* What you should do
Give the data again exactly, without images.

* Data segment
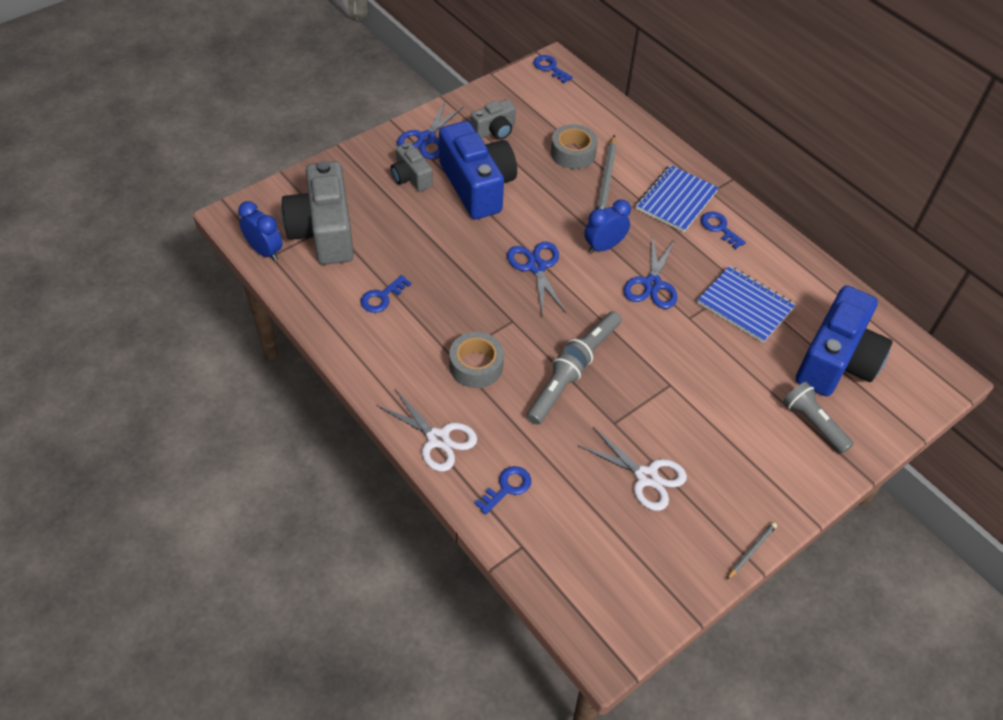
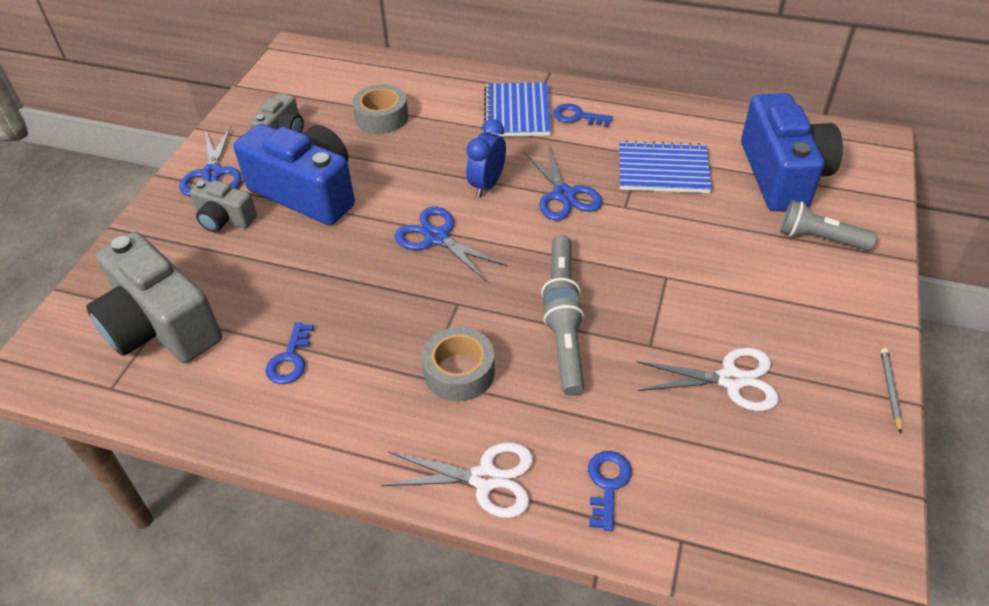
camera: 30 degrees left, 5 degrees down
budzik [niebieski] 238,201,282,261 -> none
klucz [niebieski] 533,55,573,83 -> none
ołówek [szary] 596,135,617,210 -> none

* The answer
camera: 30 degrees left, 5 degrees down
budzik [niebieski] 238,201,282,261 -> none
klucz [niebieski] 533,55,573,83 -> none
ołówek [szary] 596,135,617,210 -> none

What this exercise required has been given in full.